SOURCE INFORMATION Block Start
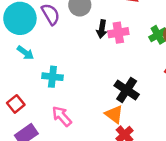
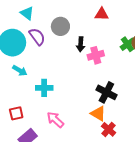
pink cross: (118, 33) -> (96, 55), moved
red square: (16, 104) -> (16, 113), turned 32

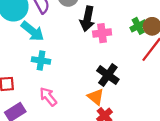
black arrow: (81, 44) -> (87, 19), size x1.5
cyan arrow: (20, 70) -> (32, 31), moved, size x1.5

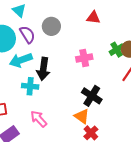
black arrow: (87, 19) -> (43, 69), moved
cyan arrow: (32, 31) -> (21, 60), turned 125

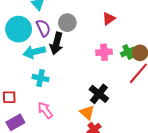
red triangle: (93, 18) -> (109, 19), turned -48
pink cross: (84, 58) -> (104, 52), moved
black arrow: (43, 69) -> (56, 43), moved

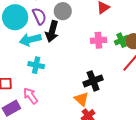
black cross: (99, 94) -> (93, 81), turned 30
pink arrow: (45, 110) -> (31, 96), moved

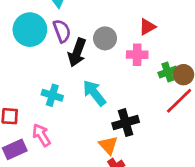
gray circle: (63, 11) -> (105, 38), moved
cyan arrow: (30, 40) -> (94, 93), moved, turned 60
pink cross: (98, 40) -> (137, 55), moved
SOURCE INFORMATION Block End
§ **WHAT TO WORK ON**
Apart from the pictures, all of the data must be duplicated exactly as shown above.

§ **ANSWER BOX**
pink cross: (118, 33) -> (96, 55), moved
red square: (16, 104) -> (16, 113), turned 32

black arrow: (81, 44) -> (87, 19), size x1.5
cyan arrow: (20, 70) -> (32, 31), moved, size x1.5

black arrow: (87, 19) -> (43, 69), moved
cyan arrow: (32, 31) -> (21, 60), turned 125

red triangle: (93, 18) -> (109, 19), turned -48
pink cross: (84, 58) -> (104, 52), moved
black arrow: (43, 69) -> (56, 43), moved

black cross: (99, 94) -> (93, 81), turned 30
pink arrow: (45, 110) -> (31, 96), moved

gray circle: (63, 11) -> (105, 38), moved
cyan arrow: (30, 40) -> (94, 93), moved, turned 60
pink cross: (98, 40) -> (137, 55), moved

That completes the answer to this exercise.